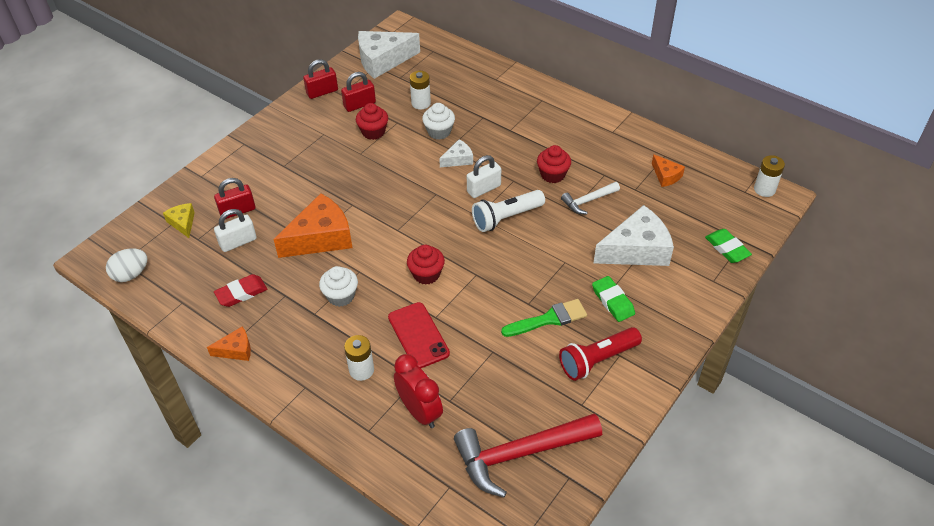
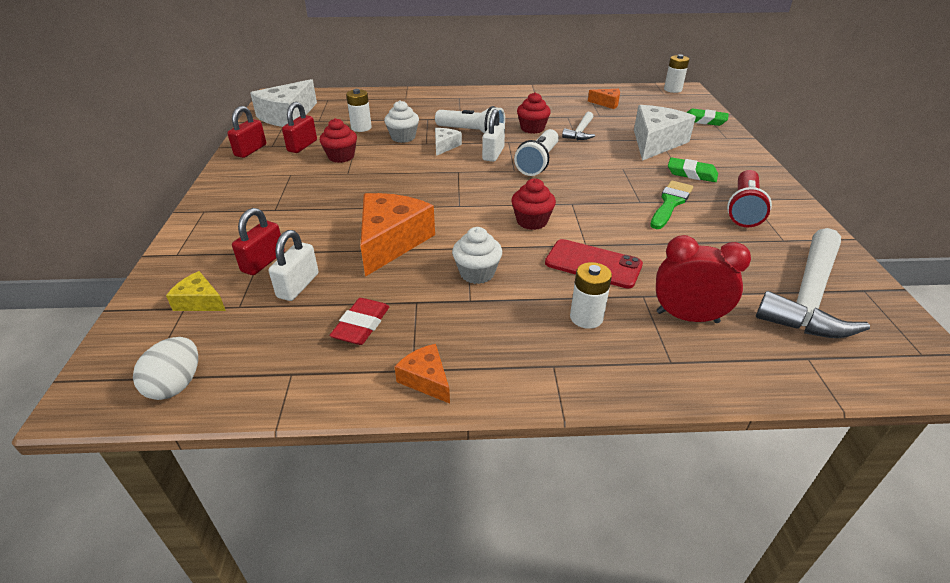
camera: 40 degrees left, 10 degrees down
(236, 350) = (426, 379): orange cheese -> orange cheese turned 75 degrees counterclockwise
(497, 154) = (472, 132): none -> white flashlight
(520, 454) = (808, 297): red hammer -> white hammer

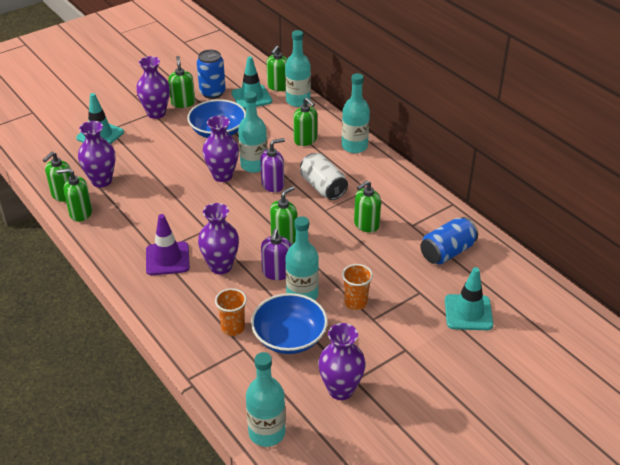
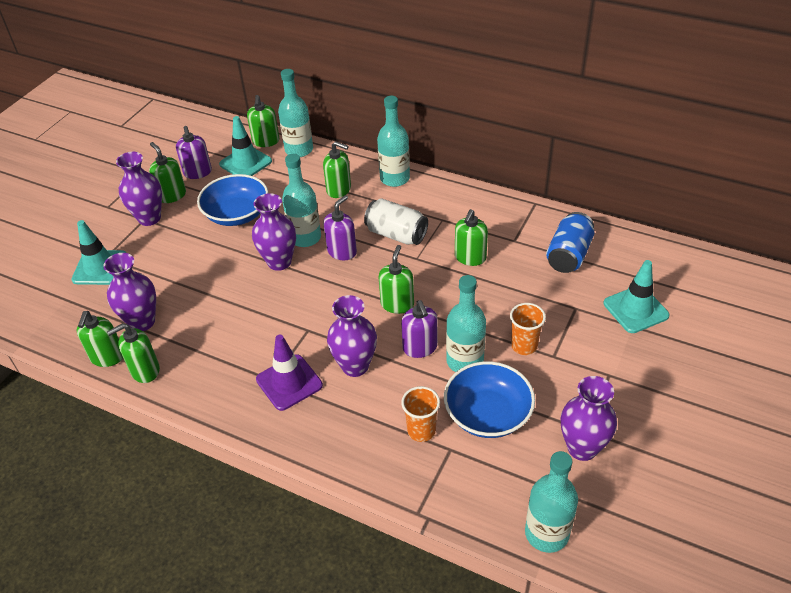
camera: 25 degrees left, 5 degrees up
(212, 93) = (198, 172): blue can -> purple soap dispenser

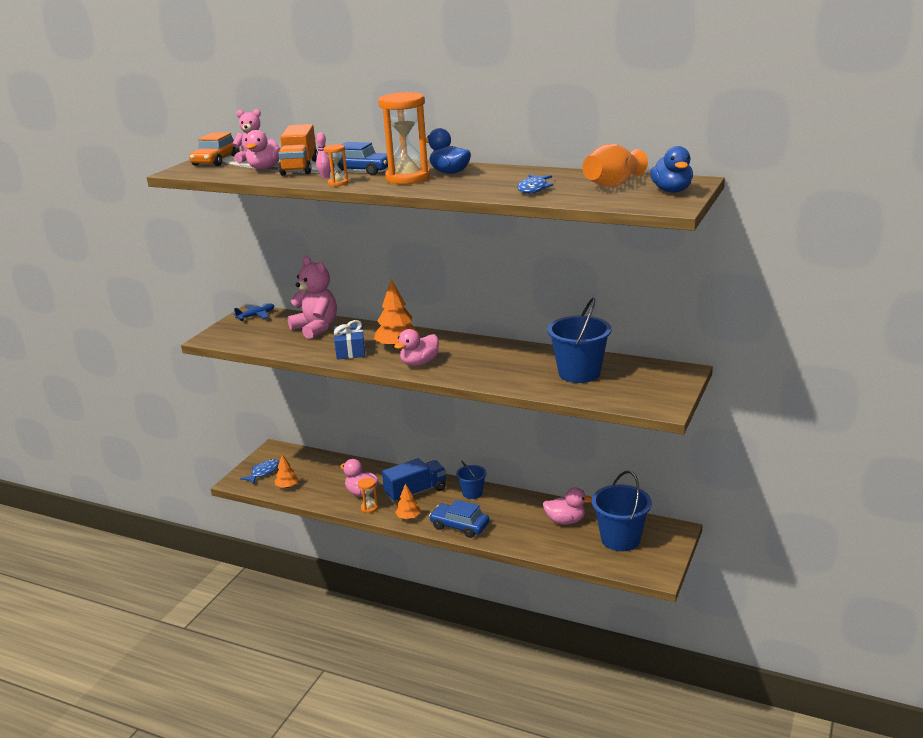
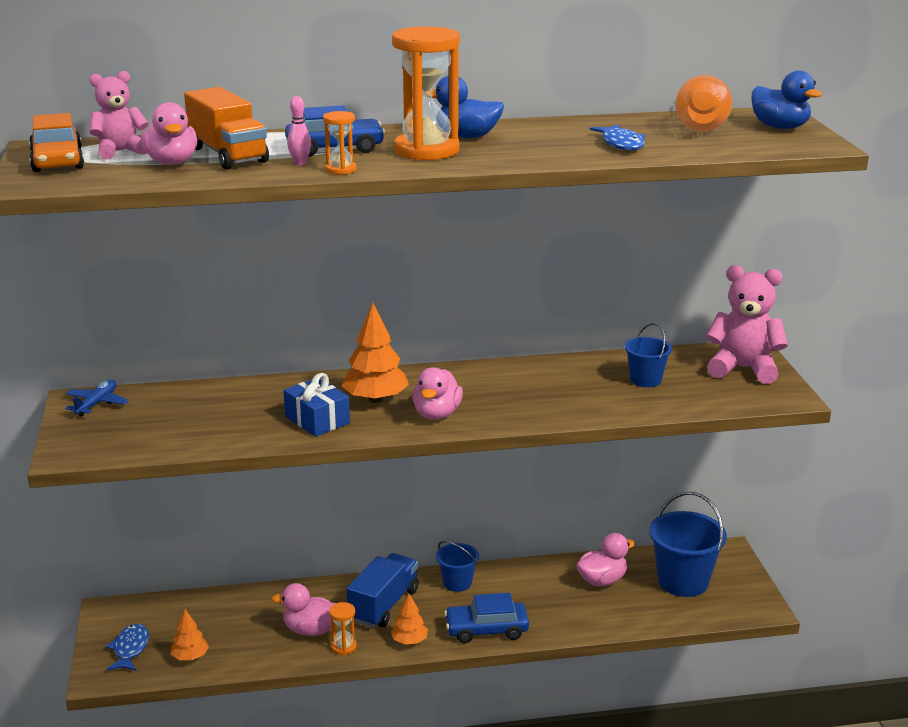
camera: 35 degrees left, 0 degrees up
(316, 328) = (220, 401): pink teddy bear -> pink teddy bear (743, 369)
(579, 373) = (645, 380): blue bucket -> blue bucket, size x0.57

- _Task objective_:
Reproduce the listing exactly. Do not include its images.

- _Expected answer_:
camera: 40 degrees left, 10 degrees down
(236, 350) = (426, 379): orange cheese -> orange cheese turned 75 degrees counterclockwise
(497, 154) = (472, 132): none -> white flashlight
(520, 454) = (808, 297): red hammer -> white hammer

camera: 25 degrees left, 5 degrees up
(212, 93) = (198, 172): blue can -> purple soap dispenser

camera: 35 degrees left, 0 degrees up
(316, 328) = (220, 401): pink teddy bear -> pink teddy bear (743, 369)
(579, 373) = (645, 380): blue bucket -> blue bucket, size x0.57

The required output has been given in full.